> WHAT IS BEING ASKED: Each entry in the material below should be copied without any alteration.

__________

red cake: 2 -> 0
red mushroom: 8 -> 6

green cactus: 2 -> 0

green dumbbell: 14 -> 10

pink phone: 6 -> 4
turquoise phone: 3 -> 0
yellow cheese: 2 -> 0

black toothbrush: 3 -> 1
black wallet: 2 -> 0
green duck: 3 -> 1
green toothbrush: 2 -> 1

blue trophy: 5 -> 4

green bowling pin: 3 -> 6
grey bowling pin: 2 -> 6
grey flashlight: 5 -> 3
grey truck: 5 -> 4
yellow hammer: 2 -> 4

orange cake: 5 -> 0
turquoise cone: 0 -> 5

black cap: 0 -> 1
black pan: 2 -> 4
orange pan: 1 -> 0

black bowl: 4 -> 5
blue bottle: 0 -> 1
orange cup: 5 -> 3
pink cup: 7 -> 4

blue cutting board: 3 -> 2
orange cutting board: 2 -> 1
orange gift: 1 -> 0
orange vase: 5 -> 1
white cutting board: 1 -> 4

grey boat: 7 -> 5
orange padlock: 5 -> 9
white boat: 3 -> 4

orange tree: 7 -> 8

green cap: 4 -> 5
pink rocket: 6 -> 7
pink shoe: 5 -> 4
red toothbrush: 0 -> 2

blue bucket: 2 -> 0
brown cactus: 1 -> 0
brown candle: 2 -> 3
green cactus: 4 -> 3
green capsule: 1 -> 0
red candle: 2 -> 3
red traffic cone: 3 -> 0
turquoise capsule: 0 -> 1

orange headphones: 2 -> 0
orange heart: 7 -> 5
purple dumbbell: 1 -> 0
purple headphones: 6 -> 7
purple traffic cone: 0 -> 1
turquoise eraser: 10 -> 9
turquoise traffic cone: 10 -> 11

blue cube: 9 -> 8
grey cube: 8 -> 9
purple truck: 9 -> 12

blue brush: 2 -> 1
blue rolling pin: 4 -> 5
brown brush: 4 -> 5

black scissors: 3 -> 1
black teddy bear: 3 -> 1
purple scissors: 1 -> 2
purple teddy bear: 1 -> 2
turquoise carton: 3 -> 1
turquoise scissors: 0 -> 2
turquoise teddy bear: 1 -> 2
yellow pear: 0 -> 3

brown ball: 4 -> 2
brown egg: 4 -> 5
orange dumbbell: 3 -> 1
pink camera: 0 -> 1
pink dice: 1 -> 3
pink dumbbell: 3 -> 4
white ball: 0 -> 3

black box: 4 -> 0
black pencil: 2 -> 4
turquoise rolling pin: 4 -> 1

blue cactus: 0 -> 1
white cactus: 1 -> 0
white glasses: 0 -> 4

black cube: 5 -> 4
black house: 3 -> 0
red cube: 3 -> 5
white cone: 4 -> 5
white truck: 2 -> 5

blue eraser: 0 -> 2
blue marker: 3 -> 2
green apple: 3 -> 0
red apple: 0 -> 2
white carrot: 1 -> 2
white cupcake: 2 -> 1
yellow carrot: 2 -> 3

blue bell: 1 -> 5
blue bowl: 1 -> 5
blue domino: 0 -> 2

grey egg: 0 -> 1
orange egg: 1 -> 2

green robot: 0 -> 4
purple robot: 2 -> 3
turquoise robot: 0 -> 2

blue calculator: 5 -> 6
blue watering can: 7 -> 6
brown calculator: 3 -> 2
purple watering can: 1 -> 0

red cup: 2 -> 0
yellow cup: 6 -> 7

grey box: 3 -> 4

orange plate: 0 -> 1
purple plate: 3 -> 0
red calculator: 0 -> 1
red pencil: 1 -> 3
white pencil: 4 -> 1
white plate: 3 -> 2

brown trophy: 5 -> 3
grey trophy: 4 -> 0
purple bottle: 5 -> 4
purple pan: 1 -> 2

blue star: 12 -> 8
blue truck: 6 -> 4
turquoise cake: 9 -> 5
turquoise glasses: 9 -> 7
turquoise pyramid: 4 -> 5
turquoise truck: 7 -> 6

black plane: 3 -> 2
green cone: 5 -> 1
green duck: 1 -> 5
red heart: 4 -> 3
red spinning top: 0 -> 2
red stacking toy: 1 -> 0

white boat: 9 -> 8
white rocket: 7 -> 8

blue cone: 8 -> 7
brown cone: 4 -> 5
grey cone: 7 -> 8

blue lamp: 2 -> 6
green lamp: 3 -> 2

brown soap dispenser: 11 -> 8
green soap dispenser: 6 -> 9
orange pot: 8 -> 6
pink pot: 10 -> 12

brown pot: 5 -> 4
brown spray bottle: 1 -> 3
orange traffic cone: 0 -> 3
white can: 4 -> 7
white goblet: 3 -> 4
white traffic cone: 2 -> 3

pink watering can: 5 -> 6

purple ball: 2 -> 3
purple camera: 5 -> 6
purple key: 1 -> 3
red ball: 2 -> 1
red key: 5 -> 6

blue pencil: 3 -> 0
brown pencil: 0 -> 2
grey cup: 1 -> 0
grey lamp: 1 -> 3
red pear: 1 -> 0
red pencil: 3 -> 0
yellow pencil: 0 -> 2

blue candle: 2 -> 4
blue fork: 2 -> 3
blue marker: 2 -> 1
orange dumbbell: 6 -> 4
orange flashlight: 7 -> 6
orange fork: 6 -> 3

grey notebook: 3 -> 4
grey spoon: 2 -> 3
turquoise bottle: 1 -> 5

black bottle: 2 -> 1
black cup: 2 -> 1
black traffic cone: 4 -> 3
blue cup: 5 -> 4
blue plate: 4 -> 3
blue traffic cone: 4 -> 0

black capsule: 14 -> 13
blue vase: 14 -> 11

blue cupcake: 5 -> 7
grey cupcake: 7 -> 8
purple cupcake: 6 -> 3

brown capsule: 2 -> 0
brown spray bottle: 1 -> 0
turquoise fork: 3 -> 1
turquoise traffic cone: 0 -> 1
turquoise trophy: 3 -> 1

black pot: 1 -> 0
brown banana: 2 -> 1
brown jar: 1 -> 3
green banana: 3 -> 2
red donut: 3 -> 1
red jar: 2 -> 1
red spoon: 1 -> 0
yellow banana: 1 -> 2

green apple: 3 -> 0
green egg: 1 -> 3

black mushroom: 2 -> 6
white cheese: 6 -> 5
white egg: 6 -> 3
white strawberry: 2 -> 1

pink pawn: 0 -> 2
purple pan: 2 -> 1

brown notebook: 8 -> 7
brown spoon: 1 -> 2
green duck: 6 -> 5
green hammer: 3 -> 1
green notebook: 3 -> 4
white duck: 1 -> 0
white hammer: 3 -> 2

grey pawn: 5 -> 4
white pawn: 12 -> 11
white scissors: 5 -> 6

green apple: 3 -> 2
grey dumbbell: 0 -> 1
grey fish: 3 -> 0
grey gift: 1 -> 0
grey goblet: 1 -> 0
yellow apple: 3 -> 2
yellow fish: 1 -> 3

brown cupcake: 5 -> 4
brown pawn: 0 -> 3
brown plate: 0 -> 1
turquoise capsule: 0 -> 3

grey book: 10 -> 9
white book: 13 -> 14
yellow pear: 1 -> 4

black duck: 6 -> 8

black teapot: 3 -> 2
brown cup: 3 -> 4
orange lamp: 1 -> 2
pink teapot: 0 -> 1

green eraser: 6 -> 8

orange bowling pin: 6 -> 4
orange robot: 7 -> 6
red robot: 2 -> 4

__________

> ANSWER TO THIS PROBLEM:
red cake: 2 -> 0
red mushroom: 8 -> 6

green cactus: 2 -> 0

green dumbbell: 14 -> 10

pink phone: 6 -> 4
turquoise phone: 3 -> 0
yellow cheese: 2 -> 0

black toothbrush: 3 -> 1
black wallet: 2 -> 0
green duck: 3 -> 1
green toothbrush: 2 -> 1

blue trophy: 5 -> 4

green bowling pin: 3 -> 6
grey bowling pin: 2 -> 6
grey flashlight: 5 -> 3
grey truck: 5 -> 4
yellow hammer: 2 -> 4

orange cake: 5 -> 0
turquoise cone: 0 -> 5

black cap: 0 -> 1
black pan: 2 -> 4
orange pan: 1 -> 0

black bowl: 4 -> 5
blue bottle: 0 -> 1
orange cup: 5 -> 3
pink cup: 7 -> 4

blue cutting board: 3 -> 2
orange cutting board: 2 -> 1
orange gift: 1 -> 0
orange vase: 5 -> 1
white cutting board: 1 -> 4

grey boat: 7 -> 5
orange padlock: 5 -> 9
white boat: 3 -> 4

orange tree: 7 -> 8

green cap: 4 -> 5
pink rocket: 6 -> 7
pink shoe: 5 -> 4
red toothbrush: 0 -> 2

blue bucket: 2 -> 0
brown cactus: 1 -> 0
brown candle: 2 -> 3
green cactus: 4 -> 3
green capsule: 1 -> 0
red candle: 2 -> 3
red traffic cone: 3 -> 0
turquoise capsule: 0 -> 1

orange headphones: 2 -> 0
orange heart: 7 -> 5
purple dumbbell: 1 -> 0
purple headphones: 6 -> 7
purple traffic cone: 0 -> 1
turquoise eraser: 10 -> 9
turquoise traffic cone: 10 -> 11

blue cube: 9 -> 8
grey cube: 8 -> 9
purple truck: 9 -> 12

blue brush: 2 -> 1
blue rolling pin: 4 -> 5
brown brush: 4 -> 5

black scissors: 3 -> 1
black teddy bear: 3 -> 1
purple scissors: 1 -> 2
purple teddy bear: 1 -> 2
turquoise carton: 3 -> 1
turquoise scissors: 0 -> 2
turquoise teddy bear: 1 -> 2
yellow pear: 0 -> 3

brown ball: 4 -> 2
brown egg: 4 -> 5
orange dumbbell: 3 -> 1
pink camera: 0 -> 1
pink dice: 1 -> 3
pink dumbbell: 3 -> 4
white ball: 0 -> 3

black box: 4 -> 0
black pencil: 2 -> 4
turquoise rolling pin: 4 -> 1

blue cactus: 0 -> 1
white cactus: 1 -> 0
white glasses: 0 -> 4

black cube: 5 -> 4
black house: 3 -> 0
red cube: 3 -> 5
white cone: 4 -> 5
white truck: 2 -> 5

blue eraser: 0 -> 2
blue marker: 3 -> 2
green apple: 3 -> 0
red apple: 0 -> 2
white carrot: 1 -> 2
white cupcake: 2 -> 1
yellow carrot: 2 -> 3

blue bell: 1 -> 5
blue bowl: 1 -> 5
blue domino: 0 -> 2

grey egg: 0 -> 1
orange egg: 1 -> 2

green robot: 0 -> 4
purple robot: 2 -> 3
turquoise robot: 0 -> 2

blue calculator: 5 -> 6
blue watering can: 7 -> 6
brown calculator: 3 -> 2
purple watering can: 1 -> 0

red cup: 2 -> 0
yellow cup: 6 -> 7

grey box: 3 -> 4

orange plate: 0 -> 1
purple plate: 3 -> 0
red calculator: 0 -> 1
red pencil: 1 -> 3
white pencil: 4 -> 1
white plate: 3 -> 2

brown trophy: 5 -> 3
grey trophy: 4 -> 0
purple bottle: 5 -> 4
purple pan: 1 -> 2

blue star: 12 -> 8
blue truck: 6 -> 4
turquoise cake: 9 -> 5
turquoise glasses: 9 -> 7
turquoise pyramid: 4 -> 5
turquoise truck: 7 -> 6

black plane: 3 -> 2
green cone: 5 -> 1
green duck: 1 -> 5
red heart: 4 -> 3
red spinning top: 0 -> 2
red stacking toy: 1 -> 0

white boat: 9 -> 8
white rocket: 7 -> 8

blue cone: 8 -> 7
brown cone: 4 -> 5
grey cone: 7 -> 8

blue lamp: 2 -> 6
green lamp: 3 -> 2

brown soap dispenser: 11 -> 8
green soap dispenser: 6 -> 9
orange pot: 8 -> 6
pink pot: 10 -> 12

brown pot: 5 -> 4
brown spray bottle: 1 -> 3
orange traffic cone: 0 -> 3
white can: 4 -> 7
white goblet: 3 -> 4
white traffic cone: 2 -> 3

pink watering can: 5 -> 6

purple ball: 2 -> 3
purple camera: 5 -> 6
purple key: 1 -> 3
red ball: 2 -> 1
red key: 5 -> 6

blue pencil: 3 -> 0
brown pencil: 0 -> 2
grey cup: 1 -> 0
grey lamp: 1 -> 3
red pear: 1 -> 0
red pencil: 3 -> 0
yellow pencil: 0 -> 2

blue candle: 2 -> 4
blue fork: 2 -> 3
blue marker: 2 -> 1
orange dumbbell: 6 -> 4
orange flashlight: 7 -> 6
orange fork: 6 -> 3

grey notebook: 3 -> 4
grey spoon: 2 -> 3
turquoise bottle: 1 -> 5

black bottle: 2 -> 1
black cup: 2 -> 1
black traffic cone: 4 -> 3
blue cup: 5 -> 4
blue plate: 4 -> 3
blue traffic cone: 4 -> 0

black capsule: 14 -> 13
blue vase: 14 -> 11

blue cupcake: 5 -> 7
grey cupcake: 7 -> 8
purple cupcake: 6 -> 3

brown capsule: 2 -> 0
brown spray bottle: 1 -> 0
turquoise fork: 3 -> 1
turquoise traffic cone: 0 -> 1
turquoise trophy: 3 -> 1

black pot: 1 -> 0
brown banana: 2 -> 1
brown jar: 1 -> 3
green banana: 3 -> 2
red donut: 3 -> 1
red jar: 2 -> 1
red spoon: 1 -> 0
yellow banana: 1 -> 2

green apple: 3 -> 0
green egg: 1 -> 3

black mushroom: 2 -> 6
white cheese: 6 -> 5
white egg: 6 -> 3
white strawberry: 2 -> 1

pink pawn: 0 -> 2
purple pan: 2 -> 1

brown notebook: 8 -> 7
brown spoon: 1 -> 2
green duck: 6 -> 5
green hammer: 3 -> 1
green notebook: 3 -> 4
white duck: 1 -> 0
white hammer: 3 -> 2

grey pawn: 5 -> 4
white pawn: 12 -> 11
white scissors: 5 -> 6

green apple: 3 -> 2
grey dumbbell: 0 -> 1
grey fish: 3 -> 0
grey gift: 1 -> 0
grey goblet: 1 -> 0
yellow apple: 3 -> 2
yellow fish: 1 -> 3

brown cupcake: 5 -> 4
brown pawn: 0 -> 3
brown plate: 0 -> 1
turquoise capsule: 0 -> 3

grey book: 10 -> 9
white book: 13 -> 14
yellow pear: 1 -> 4

black duck: 6 -> 8

black teapot: 3 -> 2
brown cup: 3 -> 4
orange lamp: 1 -> 2
pink teapot: 0 -> 1

green eraser: 6 -> 8

orange bowling pin: 6 -> 4
orange robot: 7 -> 6
red robot: 2 -> 4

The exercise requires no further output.